All lines from the one that contains "camera: 30 degrees left, 10 degrees down" through the final line of the entries must be repeated exactly. No other lines belong in the output.

* * * *

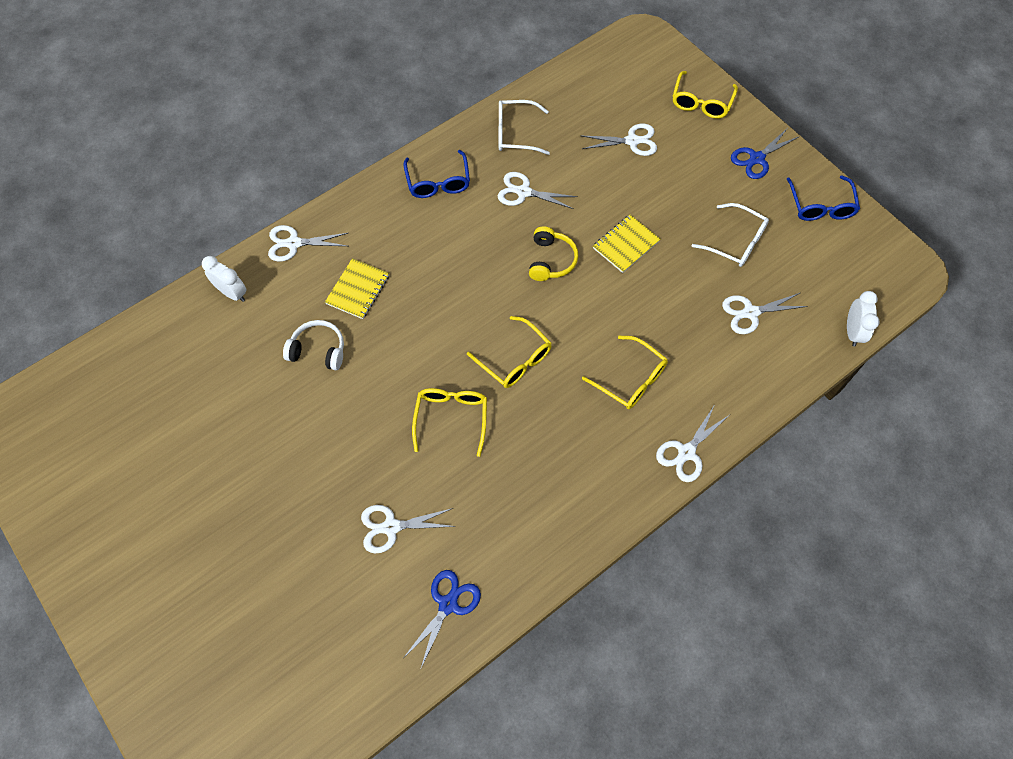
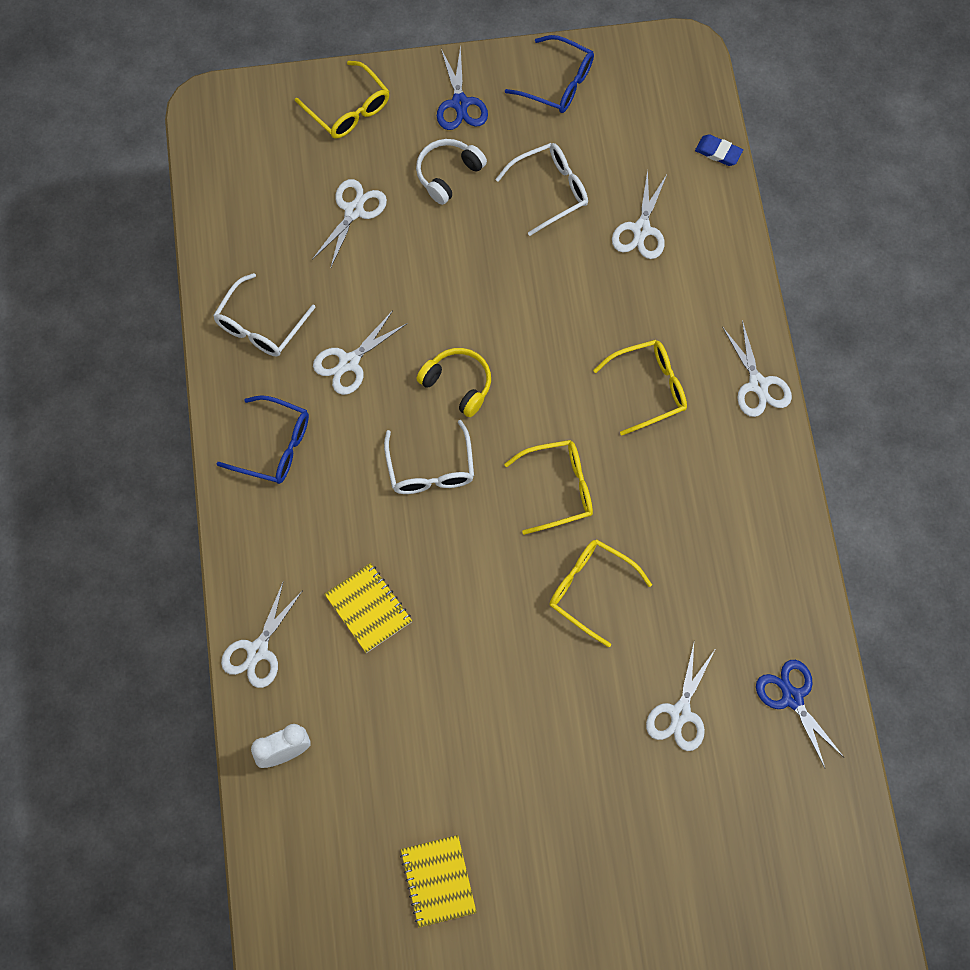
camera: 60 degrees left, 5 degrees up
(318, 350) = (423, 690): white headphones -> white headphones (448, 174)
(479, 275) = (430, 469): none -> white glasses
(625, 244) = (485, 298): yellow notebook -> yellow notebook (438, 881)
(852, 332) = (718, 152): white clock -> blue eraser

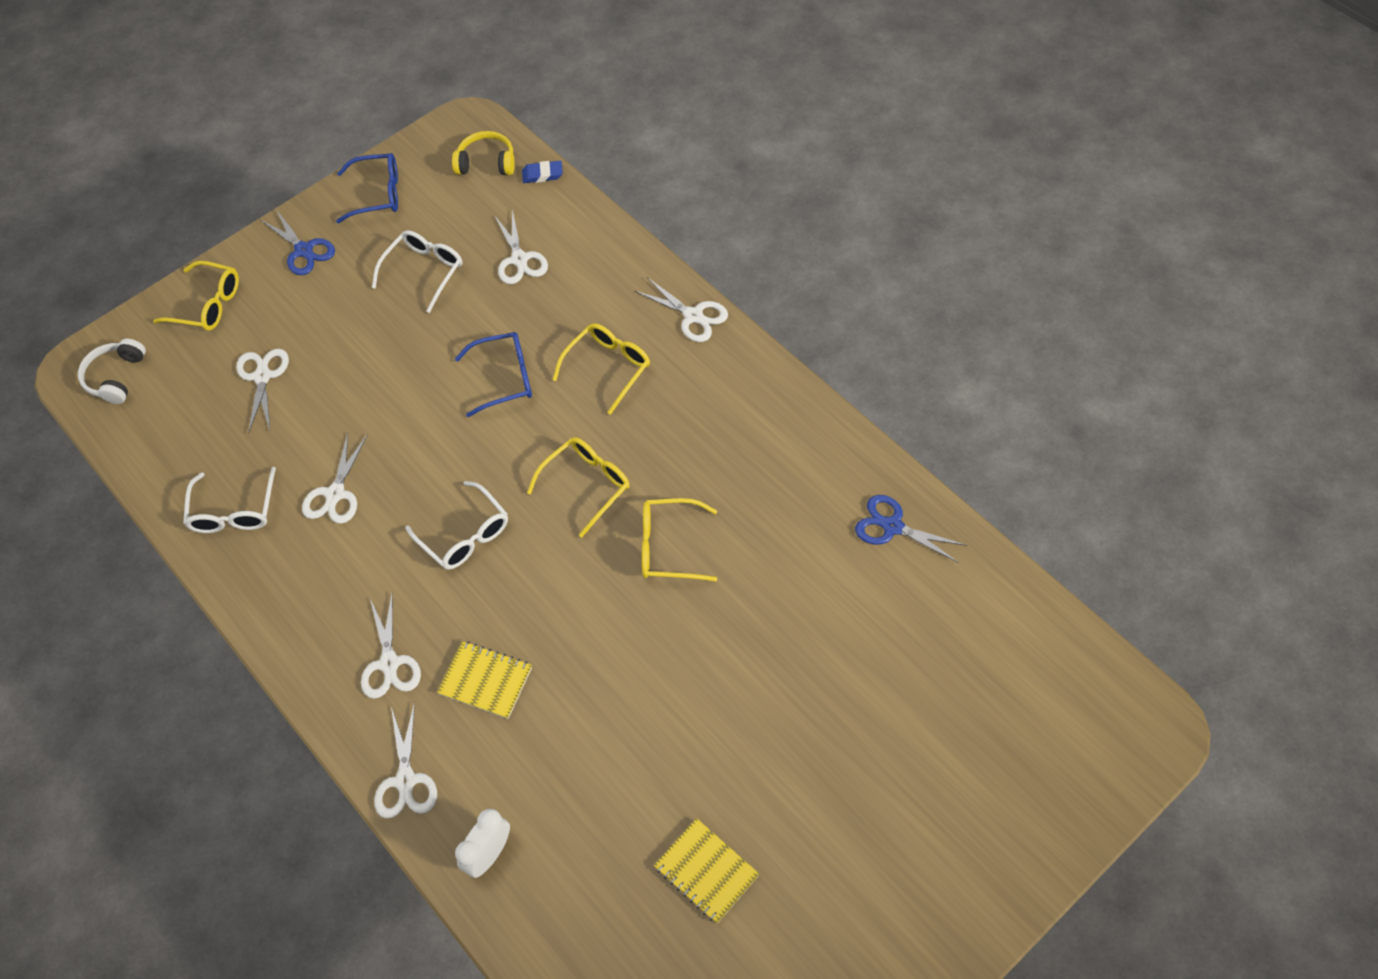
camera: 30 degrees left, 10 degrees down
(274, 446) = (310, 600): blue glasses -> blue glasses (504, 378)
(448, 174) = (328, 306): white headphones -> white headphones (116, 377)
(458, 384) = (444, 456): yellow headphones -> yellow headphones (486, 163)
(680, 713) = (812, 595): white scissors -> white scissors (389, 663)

* * * *

[Answer space]:
camera: 30 degrees left, 10 degrees down
(274, 446) = (310, 600): blue glasses -> blue glasses (504, 378)
(448, 174) = (328, 306): white headphones -> white headphones (116, 377)
(458, 384) = (444, 456): yellow headphones -> yellow headphones (486, 163)
(680, 713) = (812, 595): white scissors -> white scissors (389, 663)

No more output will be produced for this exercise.